Provided data: Begin

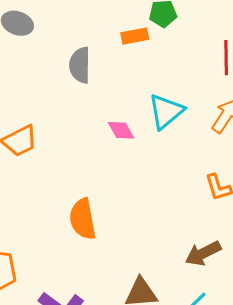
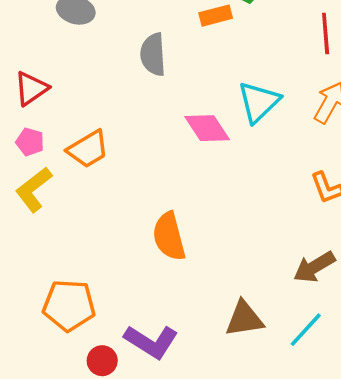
pink diamond: (121, 130) -> (207, 128), size x1.4

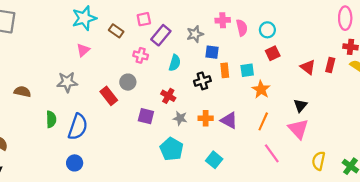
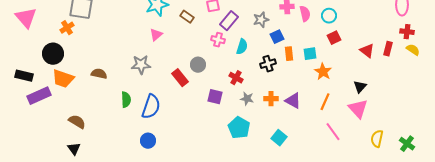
blue square: (212, 52) -> (277, 37), turned -32
pink cross: (141, 55) -> (218, 40), moved

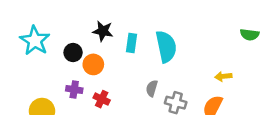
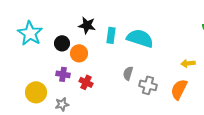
cyan semicircle: (166, 47) -> (140, 38), turned -60

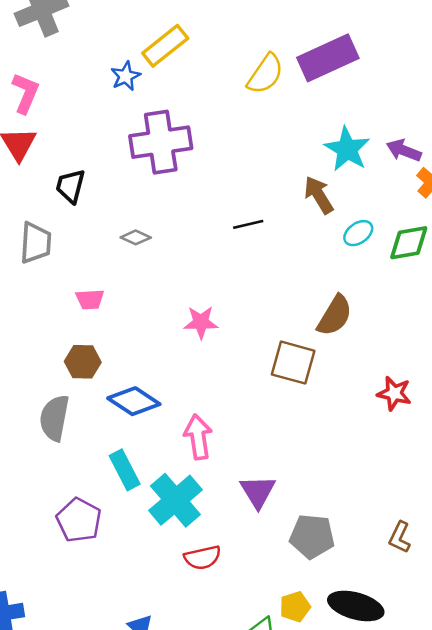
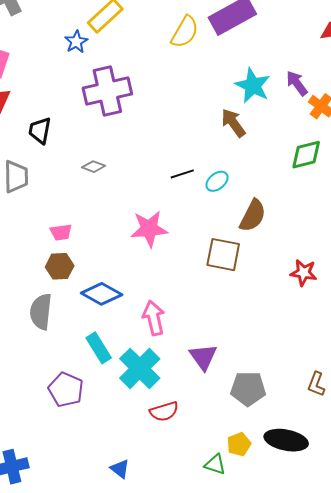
purple arrow: (404, 150) -> (297, 83), turned 36
black line: (248, 224) -> (182, 174), moved
cyan ellipse: (358, 233) -> (217, 181), moved
pink trapezoid: (90, 299) -> (61, 232), moved
pink star: (201, 322) -> (149, 229), size x1.4

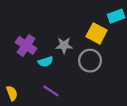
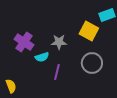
gray circle: (90, 61) -> (92, 63), moved
purple line: (51, 91) -> (57, 72), moved, turned 70

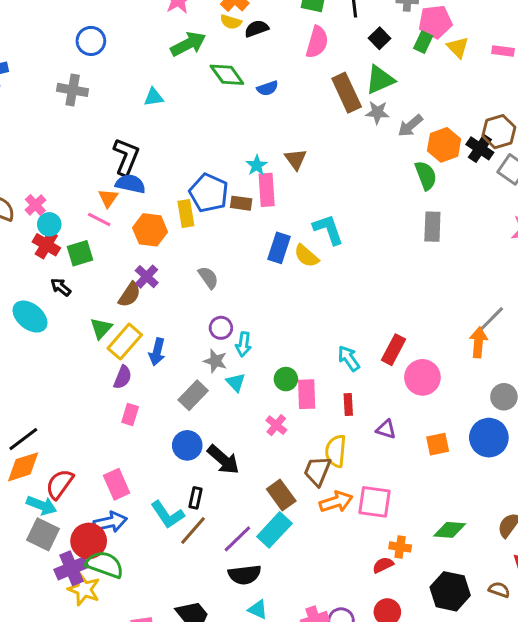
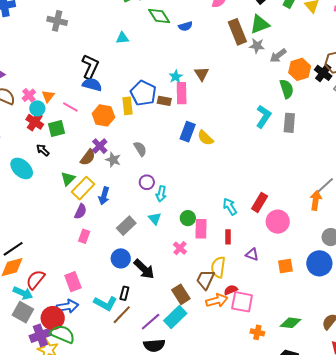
cyan triangle: (154, 97) -> (122, 38), moved
orange triangle: (108, 198) -> (48, 96), moved
cyan L-shape: (328, 229) -> (263, 116), moved, turned 50
gray star: (215, 361) -> (113, 160), moved
cyan L-shape: (167, 515) -> (105, 303), turned -30
red semicircle: (383, 565) -> (231, 290), moved

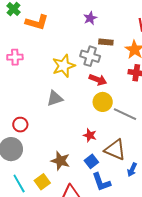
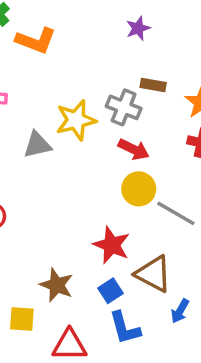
purple star: (90, 18) -> (138, 28), moved
gray triangle: (55, 98) -> (37, 145), moved
red star: (90, 135) -> (112, 245), size x1.5
yellow square: (42, 182) -> (22, 319), turned 35

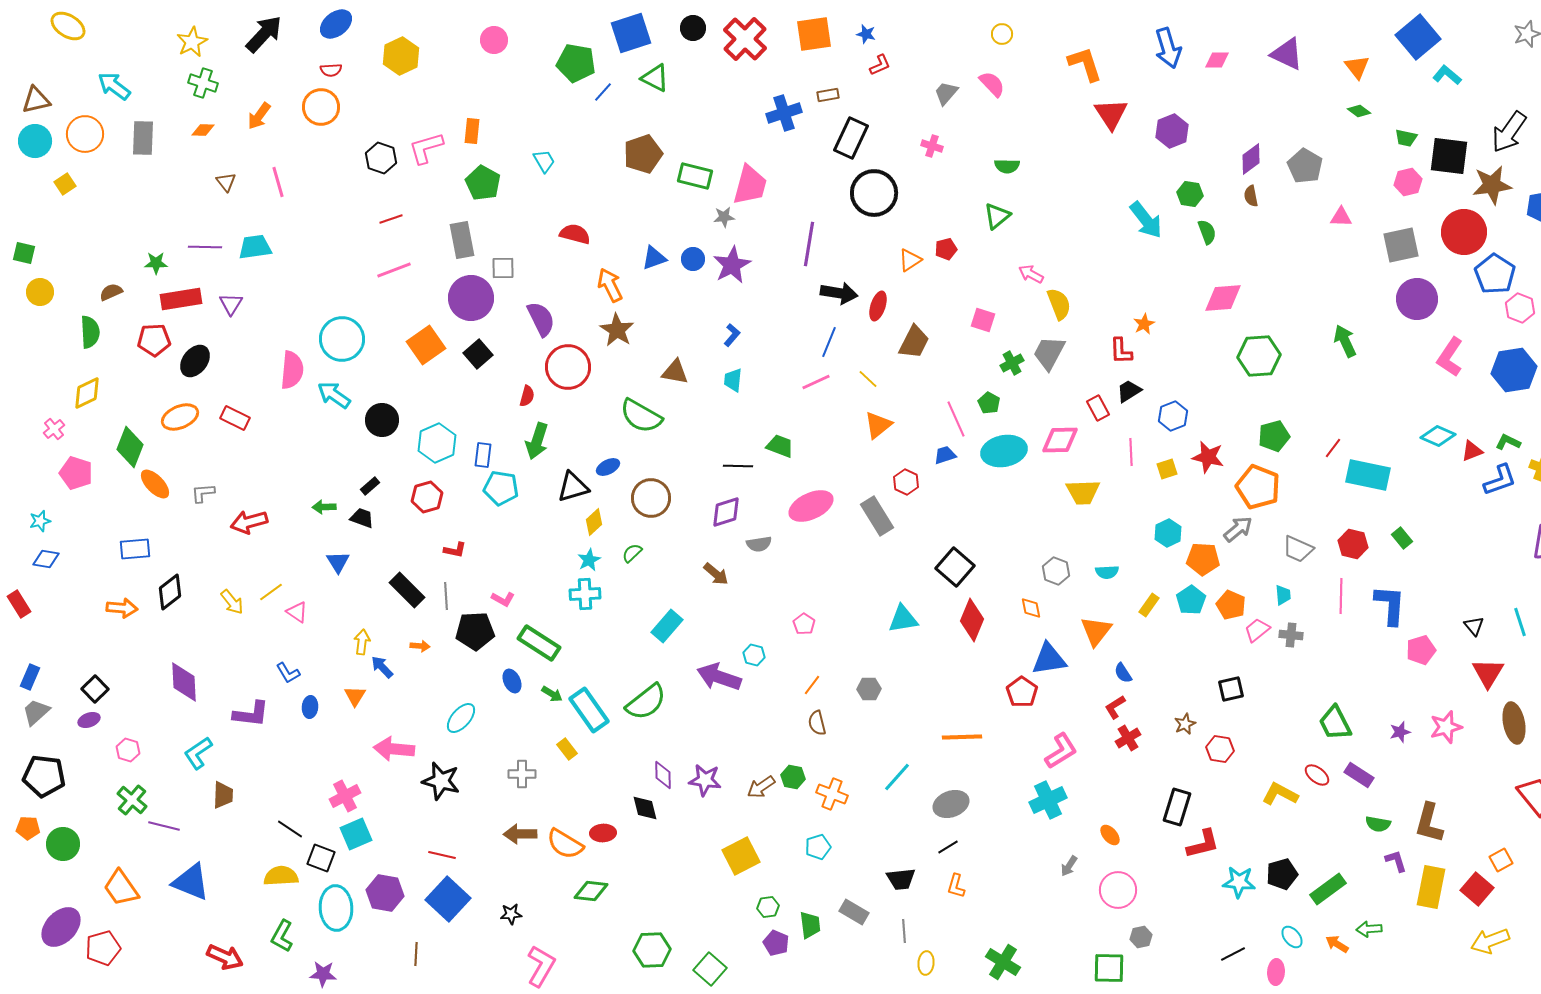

Provided data: End

Your assignment — Return all lines above that mention the word "square".

Response to the exercise —
blue square: (212, 52) -> (277, 37), turned -32
yellow square: (42, 182) -> (22, 319), turned 35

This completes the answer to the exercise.